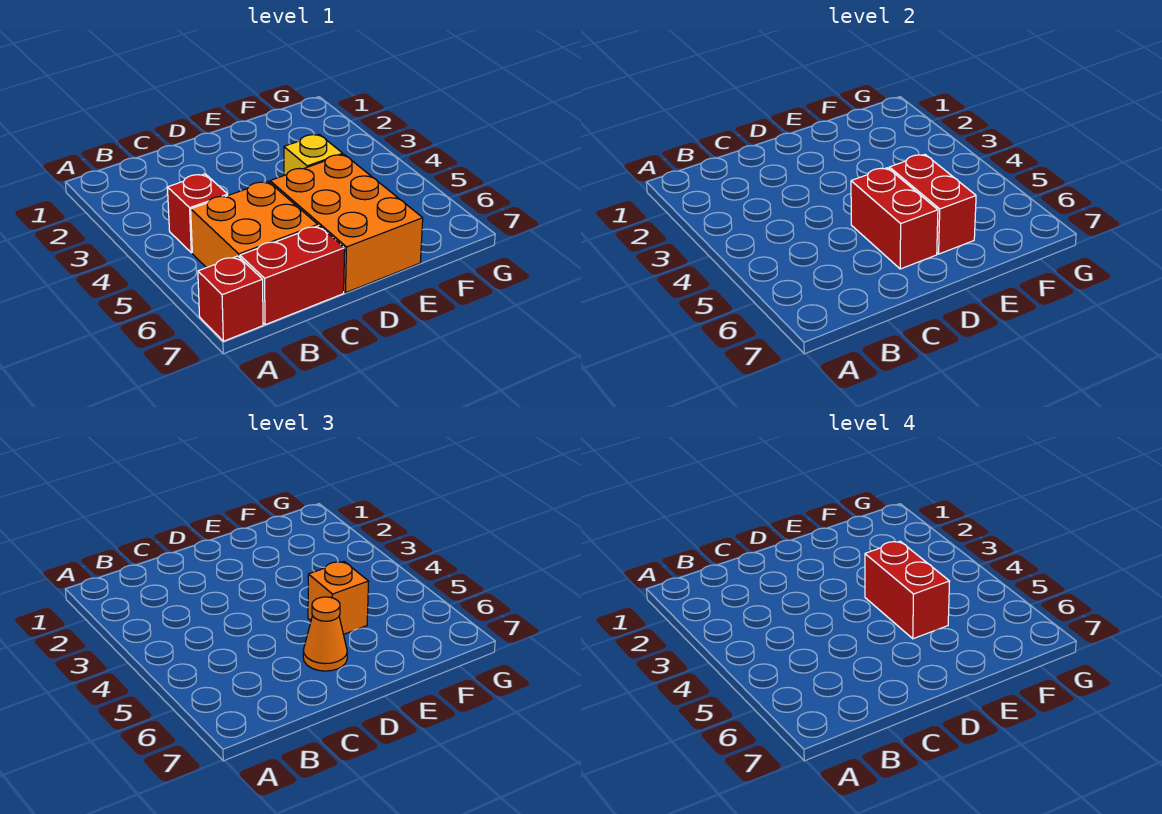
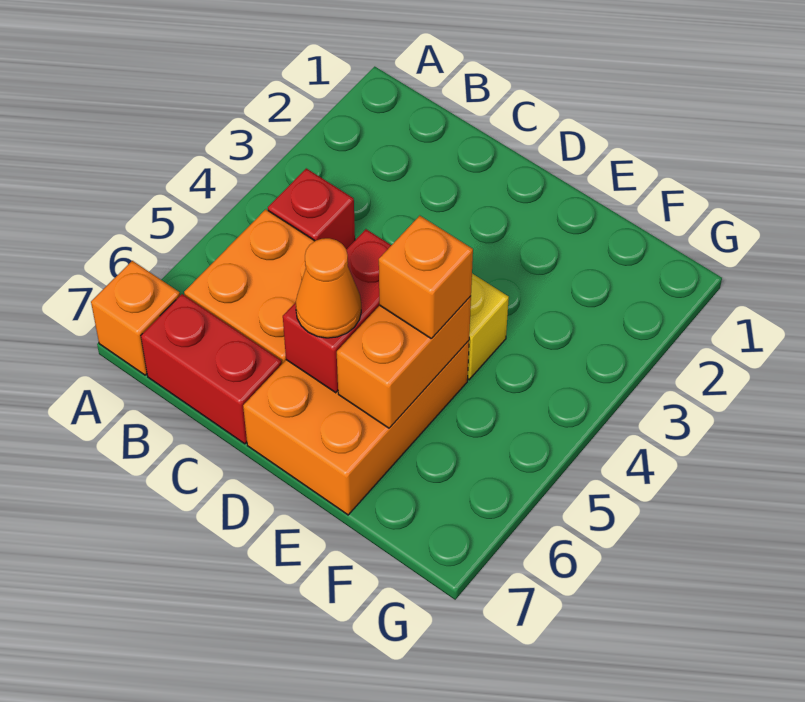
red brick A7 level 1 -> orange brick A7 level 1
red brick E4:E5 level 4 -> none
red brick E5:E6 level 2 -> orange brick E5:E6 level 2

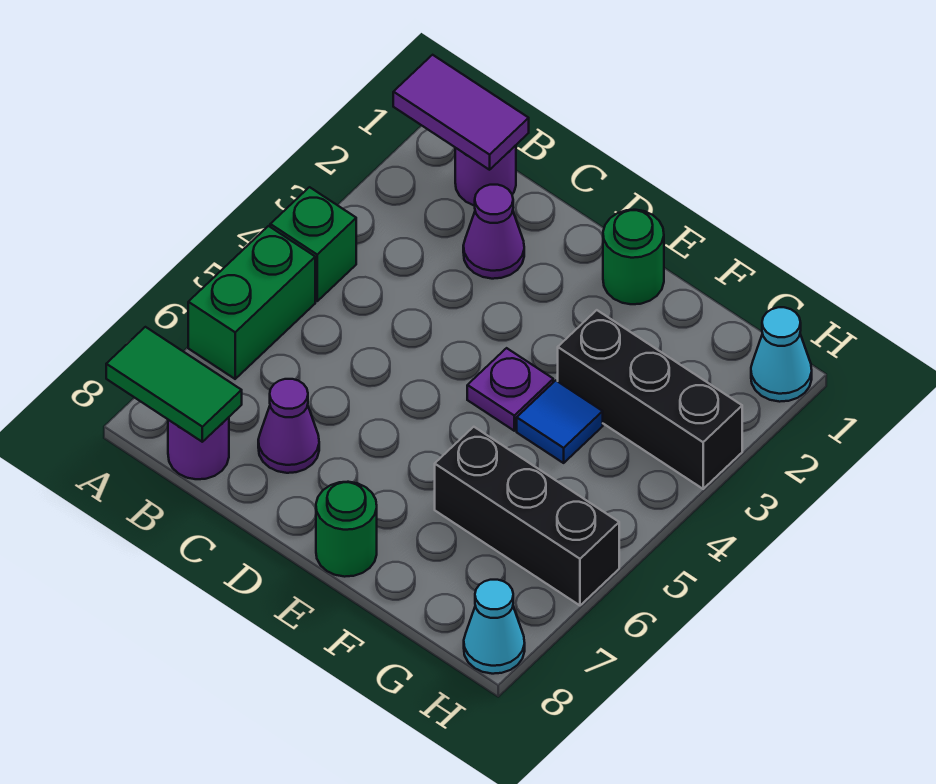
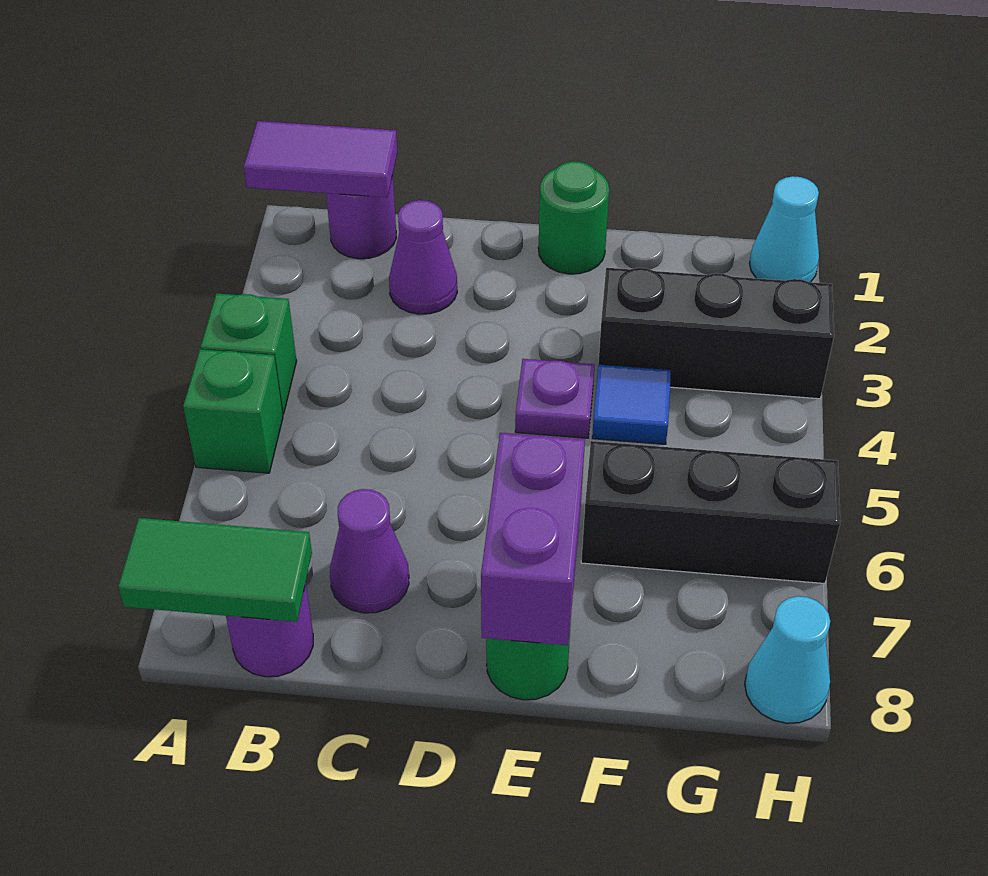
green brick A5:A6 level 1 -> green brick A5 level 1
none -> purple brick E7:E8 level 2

> **What you will do**
The required answer is each line of the data in which the word "none" appears.

> **Worked solution**
red brick E4:E5 level 4 -> none
none -> purple brick E7:E8 level 2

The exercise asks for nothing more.